» Task details
Set every entry down again exactly, excluding any pictures.

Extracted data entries
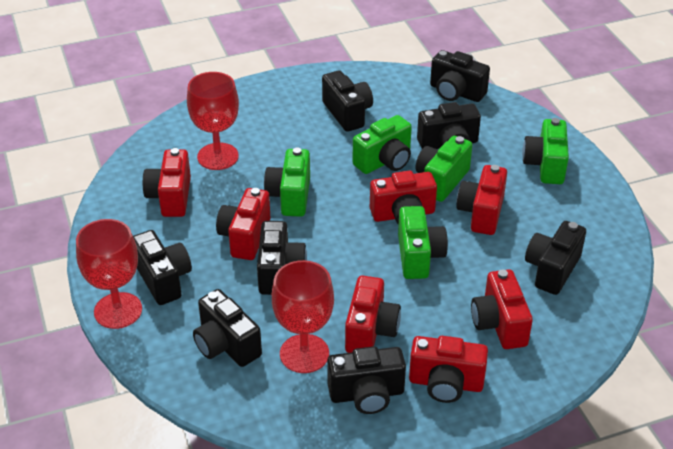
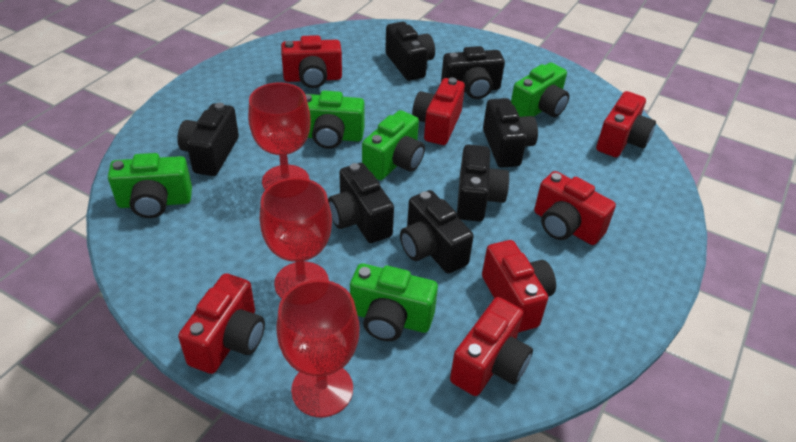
black camera: 8 -> 7

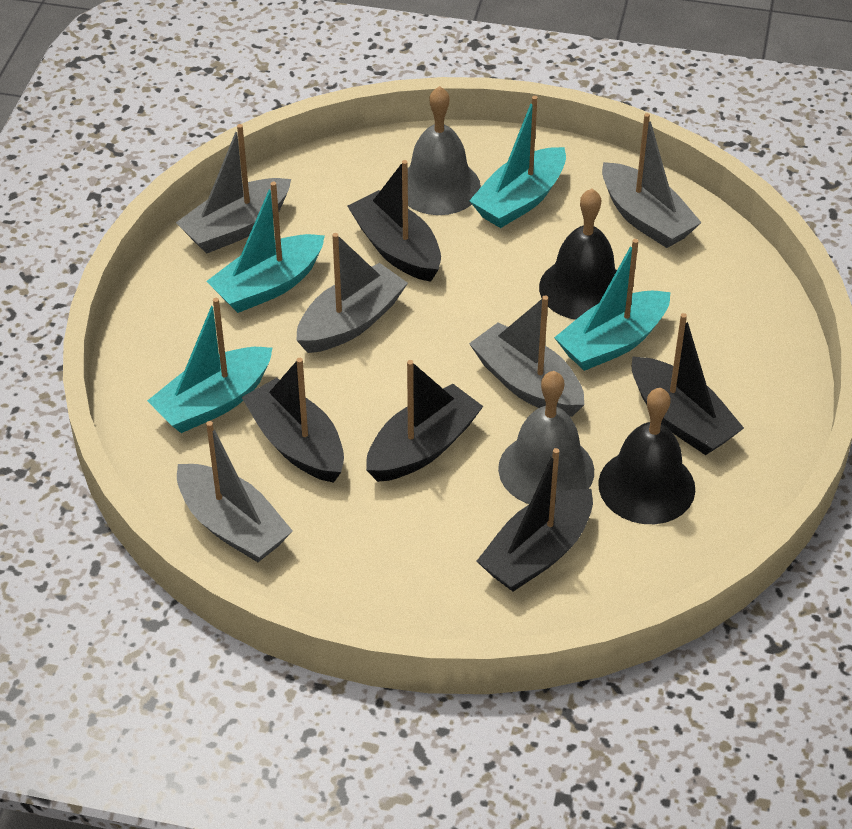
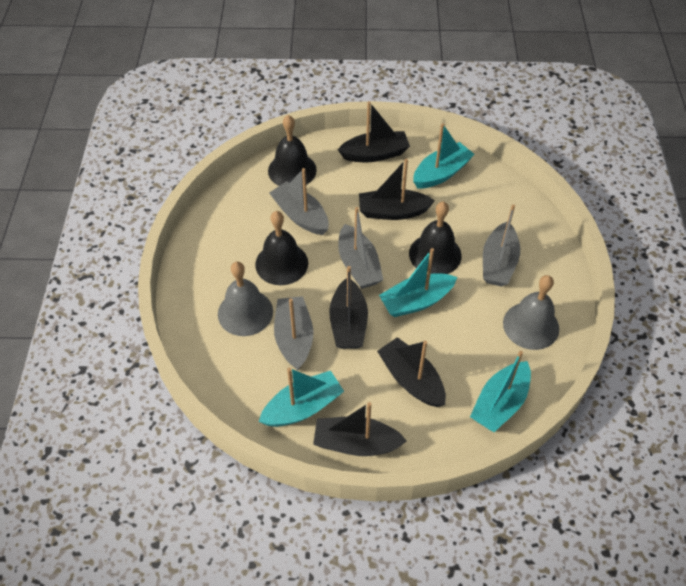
black bell: 2 -> 3
grey boat: 5 -> 4

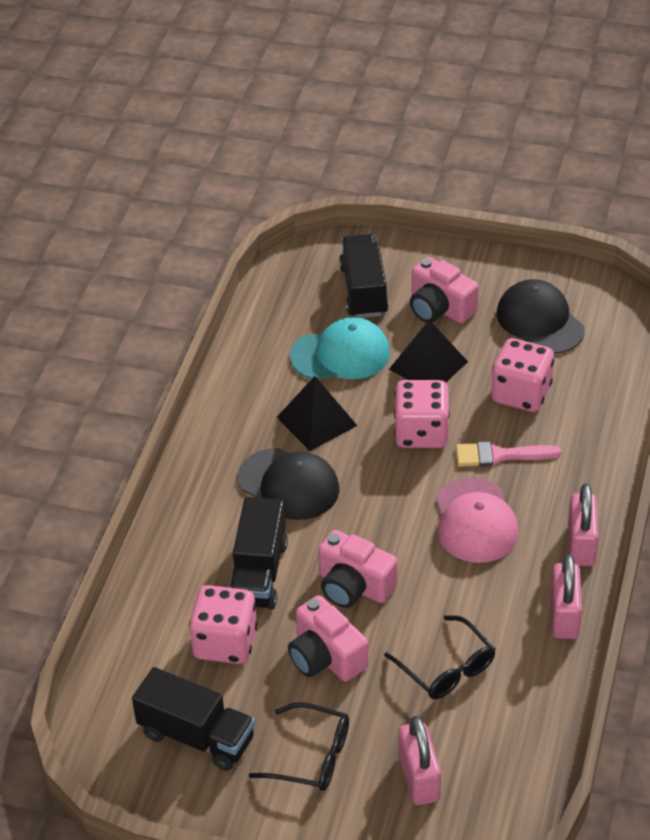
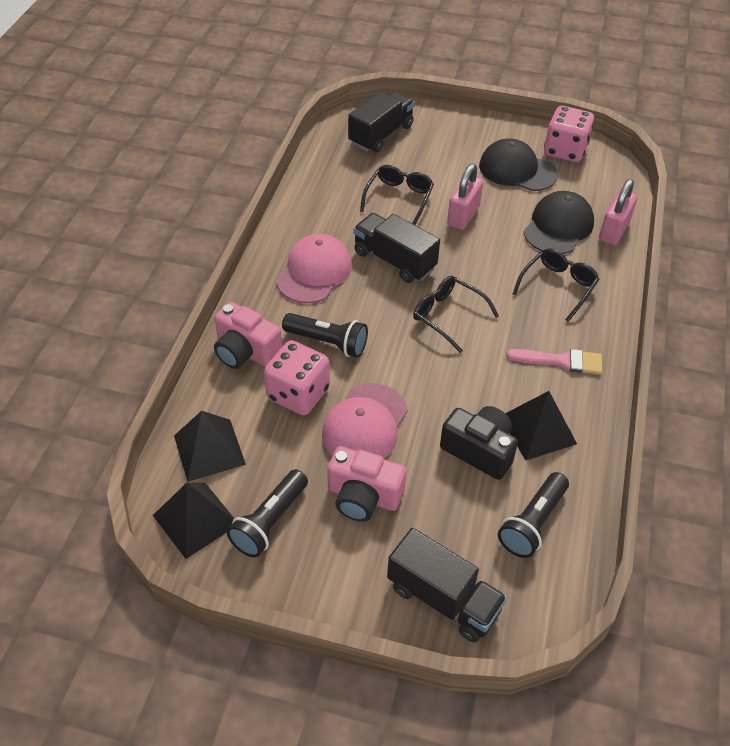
black camera: 0 -> 1
black flashlight: 0 -> 3
black glasses: 2 -> 3
black pyramid: 2 -> 3
pink camera: 3 -> 2
pink cap: 1 -> 2
pink dice: 3 -> 2
pink padlock: 3 -> 2
turquoise cap: 1 -> 0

» Result
black camera: 8 -> 7

black bell: 2 -> 3
grey boat: 5 -> 4

black camera: 0 -> 1
black flashlight: 0 -> 3
black glasses: 2 -> 3
black pyramid: 2 -> 3
pink camera: 3 -> 2
pink cap: 1 -> 2
pink dice: 3 -> 2
pink padlock: 3 -> 2
turquoise cap: 1 -> 0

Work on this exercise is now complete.